**Exercise**
Restate, in full and unchanged, the entries that follow, but not their pictures.

**Provided data**
────

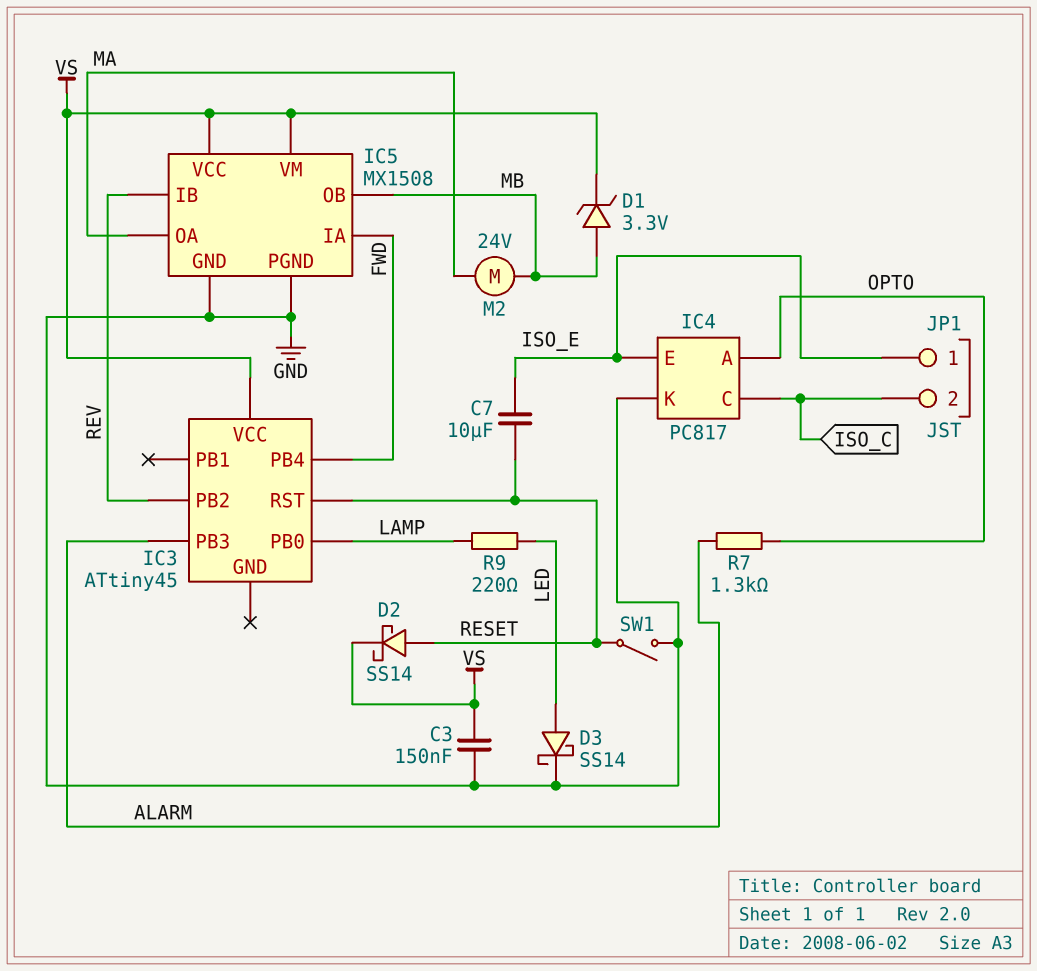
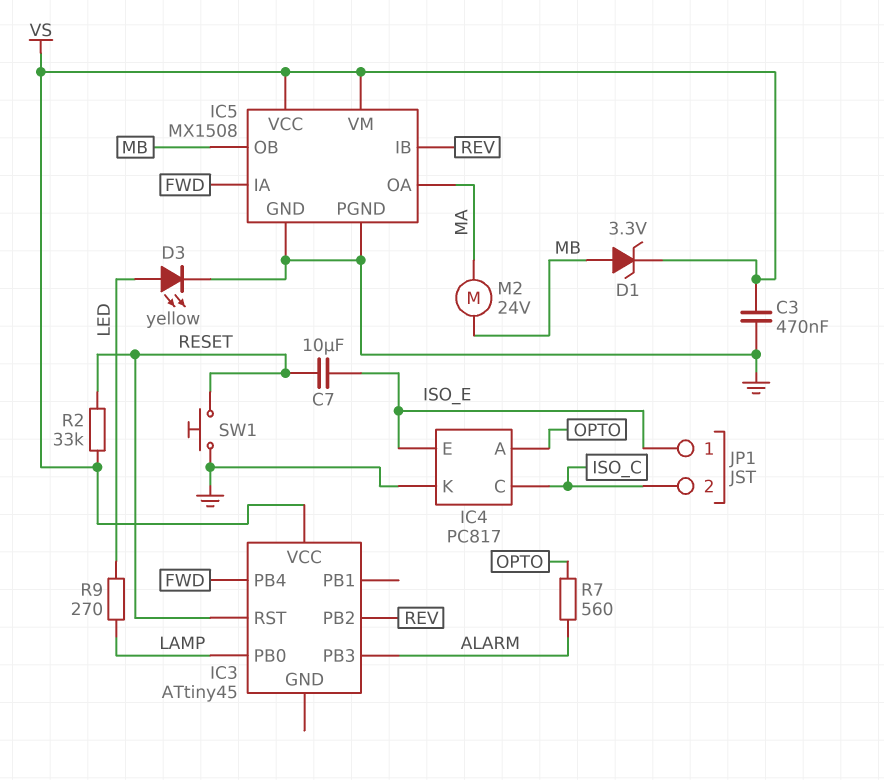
C3: 150nF (GND, VS) -> 470nF (GND, VS)
D2: schottky SS14 (A RESET, K VS) -> none
D3: schottky SS14 (A LED, K GND) -> LED yellow (A LED, K GND)
R2: none -> 33k (RESET, VS)
R7: 1.3k (ALARM, OPTO) -> 560 (ALARM, OPTO)
R9: 220 (LAMP, LED) -> 270 (LAMP, LED)
SW1: switch (GND, RESET) -> button (GND, RESET)

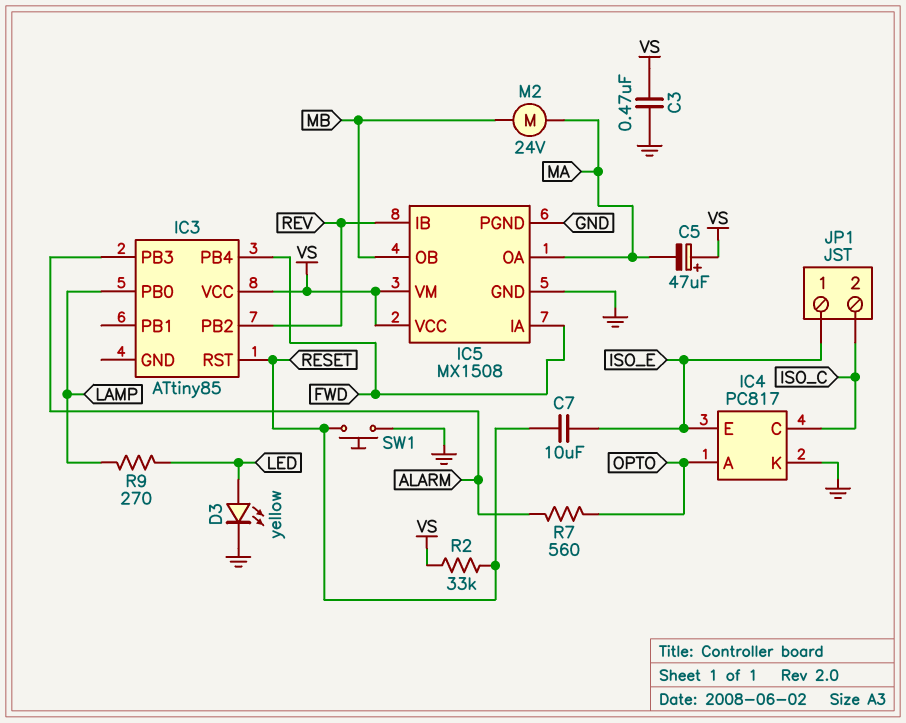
C5: none -> 47uF (plus VS, minus MA)
D1: zener 3.3V (A MB, K VS) -> none
IC3: ATtiny45 -> ATtiny85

────

**Result of this task**
C3: 150nF (GND, VS) -> 470nF (GND, VS)
D2: schottky SS14 (A RESET, K VS) -> none
D3: schottky SS14 (A LED, K GND) -> LED yellow (A LED, K GND)
R2: none -> 33k (RESET, VS)
R7: 1.3k (ALARM, OPTO) -> 560 (ALARM, OPTO)
R9: 220 (LAMP, LED) -> 270 (LAMP, LED)
SW1: switch (GND, RESET) -> button (GND, RESET)

C5: none -> 47uF (plus VS, minus MA)
D1: zener 3.3V (A MB, K VS) -> none
IC3: ATtiny45 -> ATtiny85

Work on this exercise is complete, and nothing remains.